TASK: Print each line below verbatim, skipping every picture.

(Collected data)

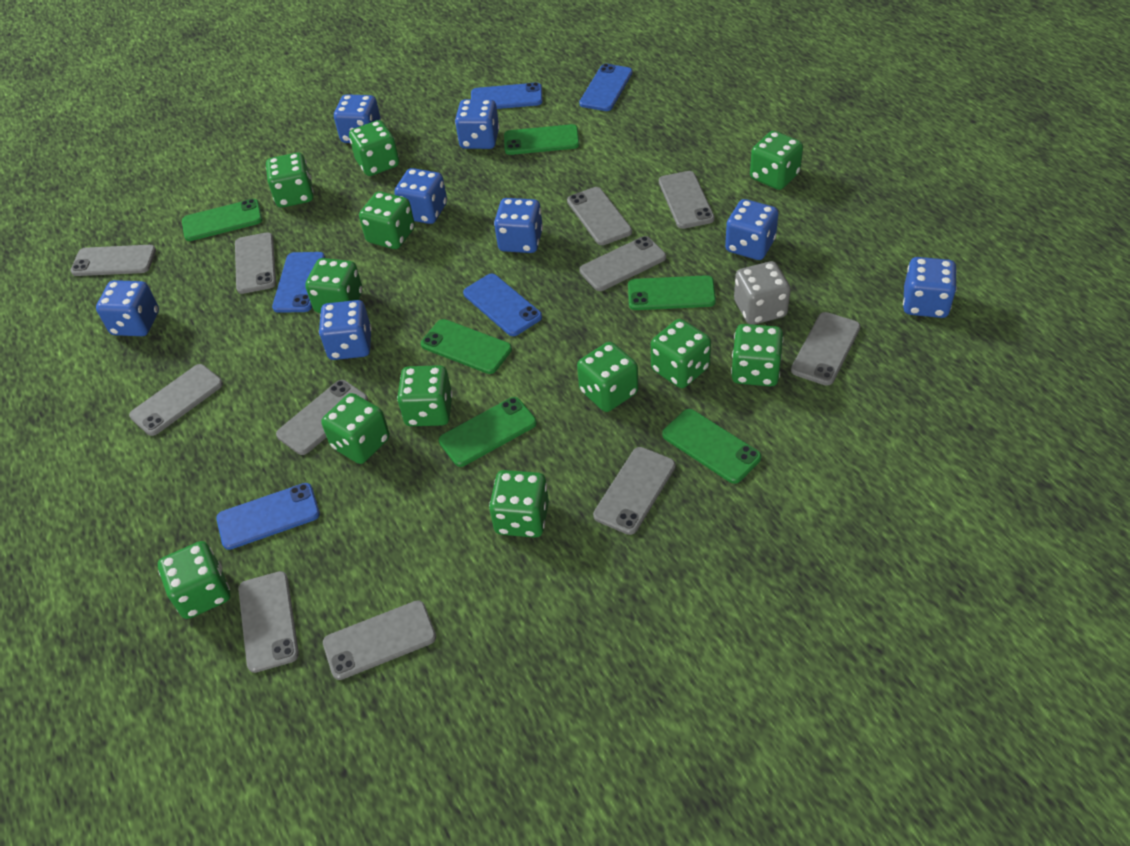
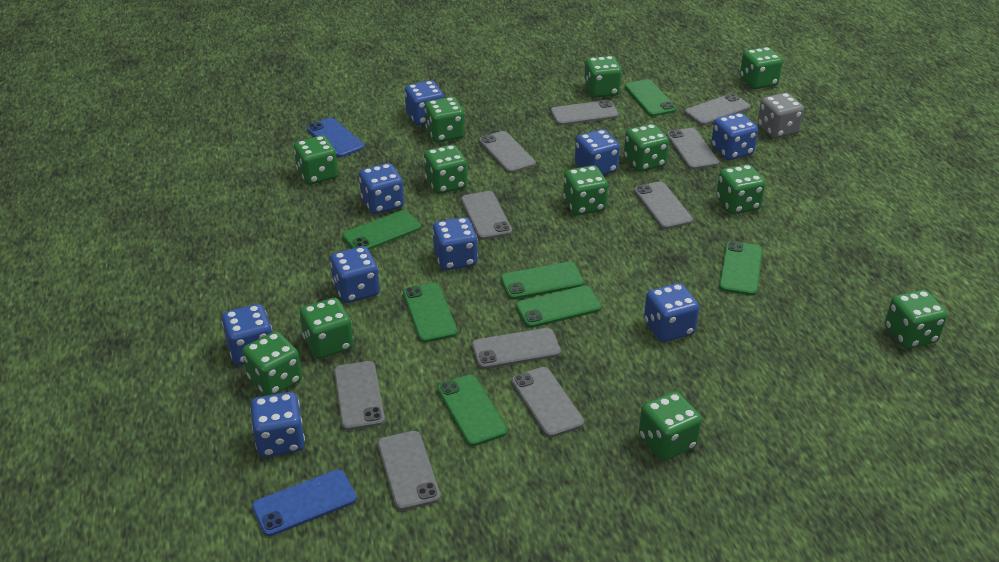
blue dice: 8 -> 9
blue phone: 5 -> 2
green phone: 6 -> 7
grey phone: 11 -> 10

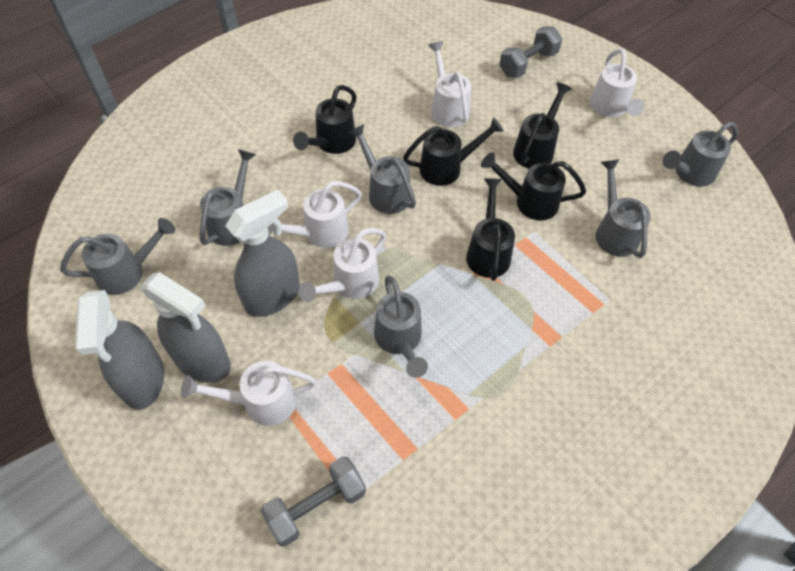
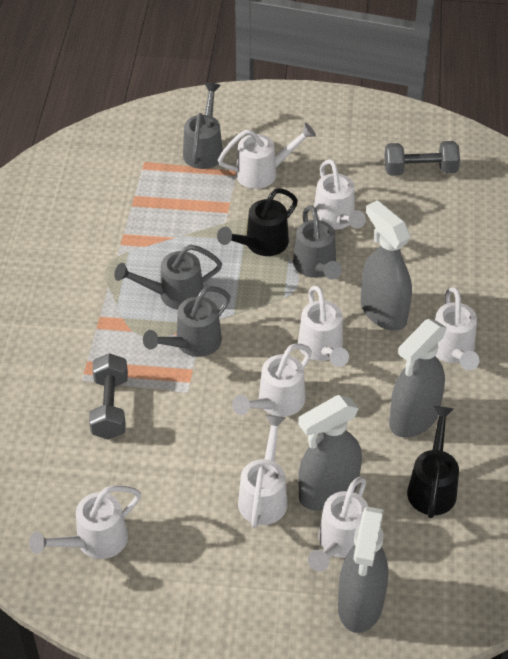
black watering can: 5 -> 2
grey spray bottle: 3 -> 4
grey watering can: 6 -> 4
white watering can: 5 -> 8

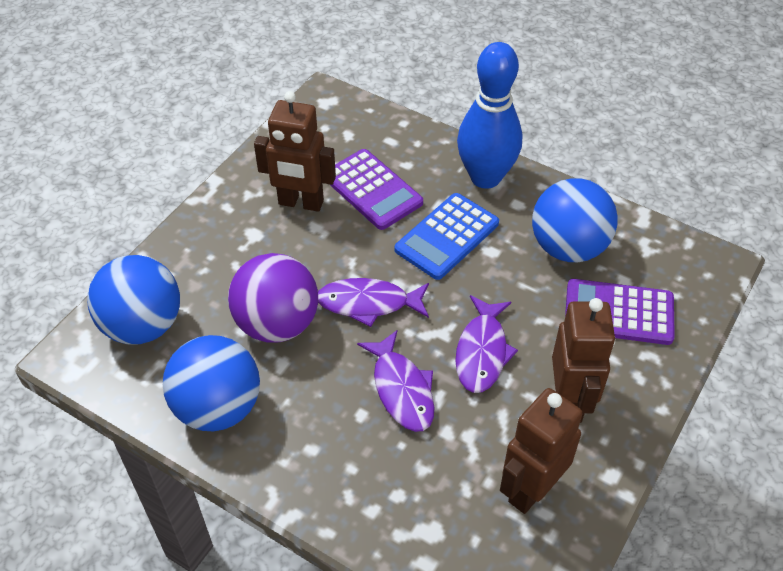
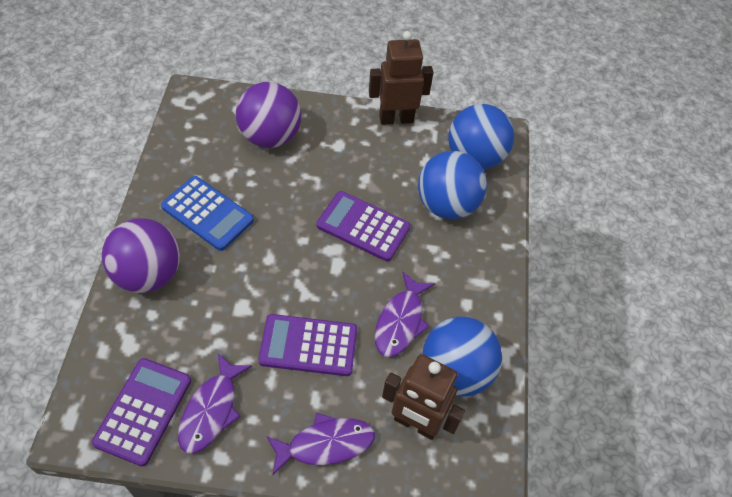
blue bowling pin: 1 -> 0
brown robot: 3 -> 2
purple ball: 1 -> 2
purple calculator: 2 -> 3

RESULT OF THE EXERCISE:
blue dice: 8 -> 9
blue phone: 5 -> 2
green phone: 6 -> 7
grey phone: 11 -> 10

black watering can: 5 -> 2
grey spray bottle: 3 -> 4
grey watering can: 6 -> 4
white watering can: 5 -> 8

blue bowling pin: 1 -> 0
brown robot: 3 -> 2
purple ball: 1 -> 2
purple calculator: 2 -> 3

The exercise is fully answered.